» EXERCISE DIRECTIONS
The answer should be a single number: how many lines in the material contain "SERVO".

» GIVEN DATA
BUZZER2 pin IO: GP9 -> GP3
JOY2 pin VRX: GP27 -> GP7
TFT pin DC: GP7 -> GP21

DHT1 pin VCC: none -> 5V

--

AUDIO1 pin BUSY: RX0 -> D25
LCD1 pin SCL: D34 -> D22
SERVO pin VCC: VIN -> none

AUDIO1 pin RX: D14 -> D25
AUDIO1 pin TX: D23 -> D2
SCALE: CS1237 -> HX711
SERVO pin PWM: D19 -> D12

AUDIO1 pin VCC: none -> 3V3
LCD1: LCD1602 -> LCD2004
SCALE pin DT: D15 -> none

» OUTPUT BELOW
2